* **DATA PROVIDED**

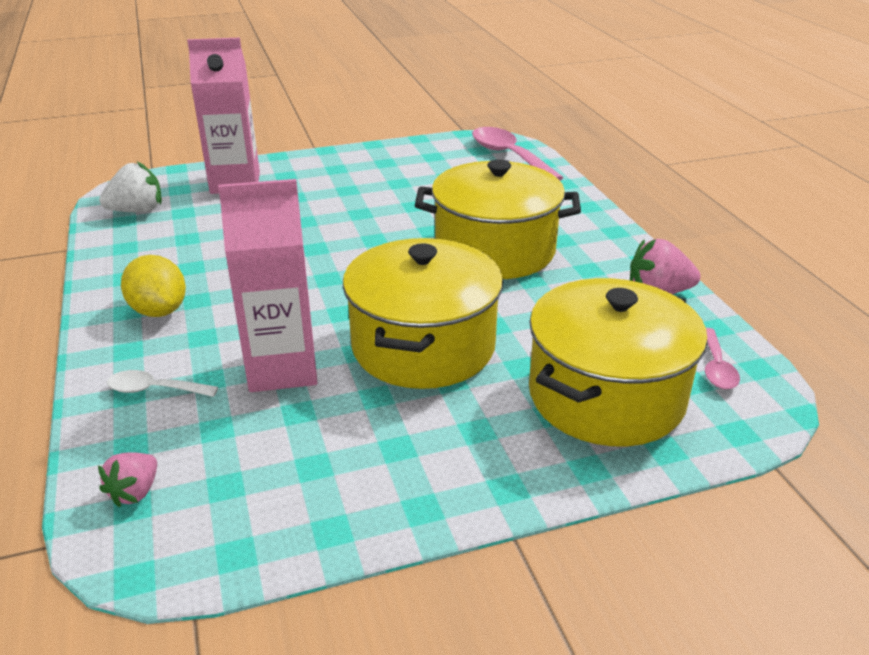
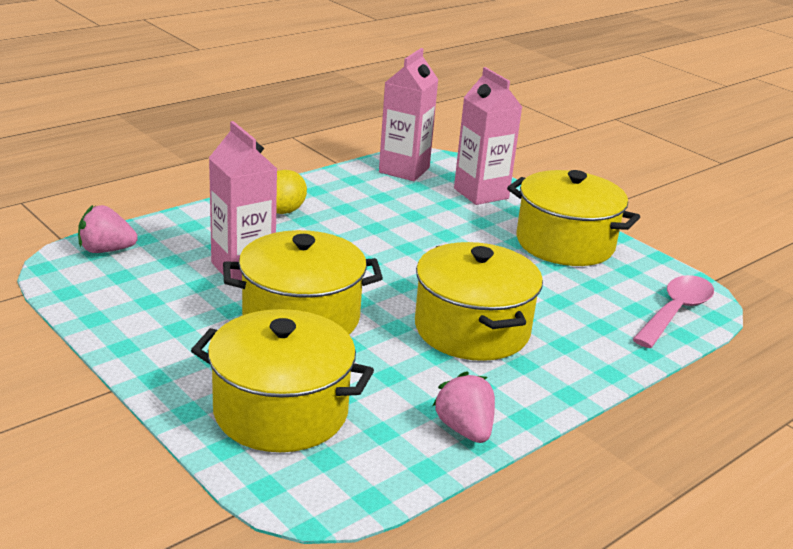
camera: 65 degrees right, 5 degrees down
(135, 492) = (106, 250): pink strawberry -> pink strawberry, size x1.55
(137, 211) = (404, 170): white strawberry -> pink carton
(155, 389) = (199, 232): white spoon -> none
(368, 169) = (565, 243): none -> yellow pot
(716, 367) = (357, 471): pink spoon -> none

* **TASK DIRECTIONS**
Exactly as they appear above, write out the line containing "(137, 211) = (404, 170): white" and each line that comes after it in the records.

* **SOLUTION**
(137, 211) = (404, 170): white strawberry -> pink carton
(155, 389) = (199, 232): white spoon -> none
(368, 169) = (565, 243): none -> yellow pot
(716, 367) = (357, 471): pink spoon -> none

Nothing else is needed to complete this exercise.